-------- Task input
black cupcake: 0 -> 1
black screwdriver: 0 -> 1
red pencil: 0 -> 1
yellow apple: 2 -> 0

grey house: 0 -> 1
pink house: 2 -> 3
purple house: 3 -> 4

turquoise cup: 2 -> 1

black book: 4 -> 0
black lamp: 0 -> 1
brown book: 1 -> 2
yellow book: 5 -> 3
----------------
-------- Task input
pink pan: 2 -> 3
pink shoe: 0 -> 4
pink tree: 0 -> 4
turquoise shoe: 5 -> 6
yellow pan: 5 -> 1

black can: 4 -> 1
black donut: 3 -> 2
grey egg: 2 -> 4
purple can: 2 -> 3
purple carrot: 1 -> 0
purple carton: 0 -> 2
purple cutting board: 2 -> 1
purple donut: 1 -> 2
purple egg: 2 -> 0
----------------
### Action item
Find how many of the lines above have the word "pink" in them. State only that number.

### Response area
4